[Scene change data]
*** Begin section ***
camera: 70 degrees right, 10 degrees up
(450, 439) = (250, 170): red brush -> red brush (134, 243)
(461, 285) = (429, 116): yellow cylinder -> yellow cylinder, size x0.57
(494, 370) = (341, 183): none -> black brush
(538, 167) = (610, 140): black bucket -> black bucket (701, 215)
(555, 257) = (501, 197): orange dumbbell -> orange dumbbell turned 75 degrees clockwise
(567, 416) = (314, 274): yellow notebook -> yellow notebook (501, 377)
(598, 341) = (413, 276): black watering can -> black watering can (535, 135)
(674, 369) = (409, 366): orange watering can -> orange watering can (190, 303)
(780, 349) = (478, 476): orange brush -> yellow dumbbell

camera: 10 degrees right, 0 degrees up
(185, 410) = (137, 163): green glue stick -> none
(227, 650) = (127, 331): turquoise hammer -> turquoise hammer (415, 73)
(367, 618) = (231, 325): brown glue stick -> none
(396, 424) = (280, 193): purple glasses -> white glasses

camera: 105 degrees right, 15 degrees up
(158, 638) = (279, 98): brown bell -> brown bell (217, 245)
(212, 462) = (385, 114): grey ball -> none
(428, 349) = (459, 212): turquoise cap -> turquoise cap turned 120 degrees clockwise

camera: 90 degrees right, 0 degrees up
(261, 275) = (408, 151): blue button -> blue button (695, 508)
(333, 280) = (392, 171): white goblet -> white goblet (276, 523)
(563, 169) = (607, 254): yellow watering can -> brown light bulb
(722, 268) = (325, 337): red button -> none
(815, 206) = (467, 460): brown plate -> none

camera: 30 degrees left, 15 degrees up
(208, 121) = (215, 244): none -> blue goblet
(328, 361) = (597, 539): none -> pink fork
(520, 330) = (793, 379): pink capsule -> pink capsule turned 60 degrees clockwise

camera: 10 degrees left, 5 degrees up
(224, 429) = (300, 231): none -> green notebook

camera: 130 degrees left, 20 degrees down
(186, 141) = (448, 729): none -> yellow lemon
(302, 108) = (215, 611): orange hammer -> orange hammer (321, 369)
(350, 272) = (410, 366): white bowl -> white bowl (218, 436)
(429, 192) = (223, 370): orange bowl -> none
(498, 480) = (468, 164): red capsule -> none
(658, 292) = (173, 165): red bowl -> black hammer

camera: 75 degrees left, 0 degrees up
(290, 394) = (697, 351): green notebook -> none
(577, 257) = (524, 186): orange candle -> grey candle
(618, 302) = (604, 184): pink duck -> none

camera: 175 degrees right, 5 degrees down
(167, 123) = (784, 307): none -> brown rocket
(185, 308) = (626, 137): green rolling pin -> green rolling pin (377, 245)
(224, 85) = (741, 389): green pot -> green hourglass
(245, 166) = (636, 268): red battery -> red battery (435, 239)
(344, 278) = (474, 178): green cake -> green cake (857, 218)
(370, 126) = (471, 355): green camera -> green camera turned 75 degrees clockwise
*** End section ***
- [What to do] Where the word "stick" shows up in a line of the entries above, copy that line.

- [Answer to this exercise]
(185, 410) = (137, 163): green glue stick -> none
(367, 618) = (231, 325): brown glue stick -> none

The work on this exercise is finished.